▶ **What needs to be done**: Every line of the listing belongs in your answer exactly as written; the images do not.

▶ **Supplied data**:
★ ★ ★ ★

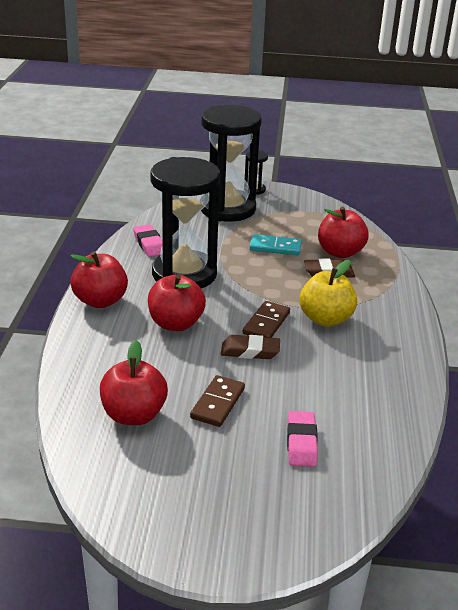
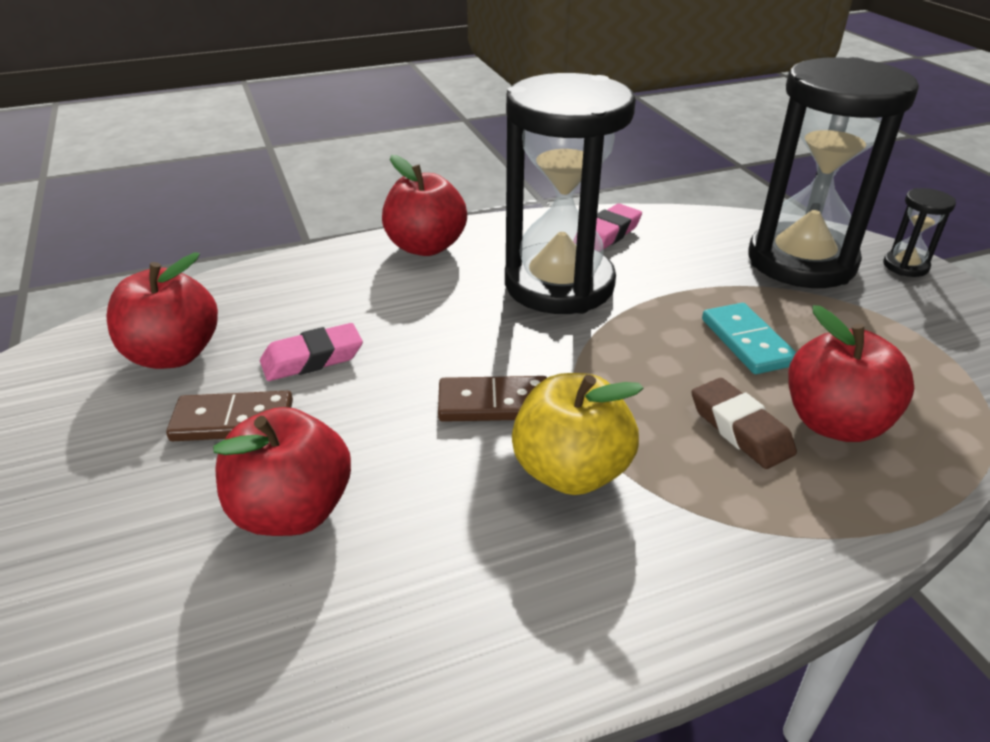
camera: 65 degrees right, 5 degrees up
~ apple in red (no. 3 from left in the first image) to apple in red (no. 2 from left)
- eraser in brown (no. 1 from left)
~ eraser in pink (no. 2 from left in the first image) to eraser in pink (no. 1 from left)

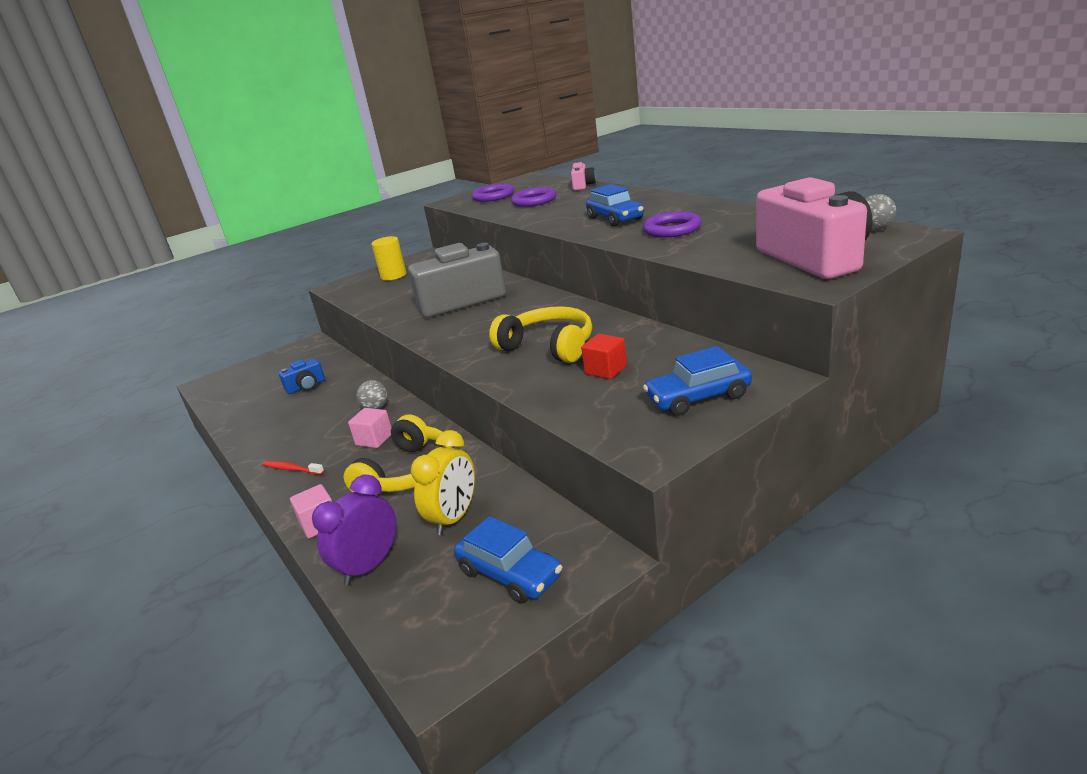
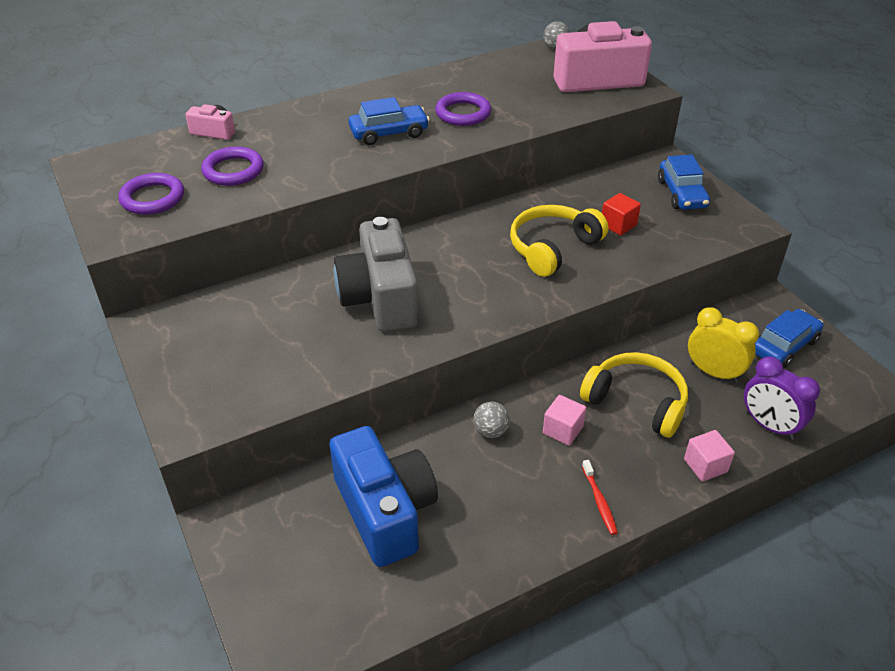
camera: 85 degrees left, 15 degrees up
~ toothbrush in red 45 degrees counterclockwise
~ camera in blue x2.19
- cylinder in yellow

★ ★ ★ ★

▶ **Worked solution**:
camera: 65 degrees right, 5 degrees up
~ apple in red (no. 3 from left in the first image) to apple in red (no. 2 from left)
- eraser in brown (no. 1 from left)
~ eraser in pink (no. 2 from left in the first image) to eraser in pink (no. 1 from left)

camera: 85 degrees left, 15 degrees up
~ toothbrush in red 45 degrees counterclockwise
~ camera in blue x2.19
- cylinder in yellow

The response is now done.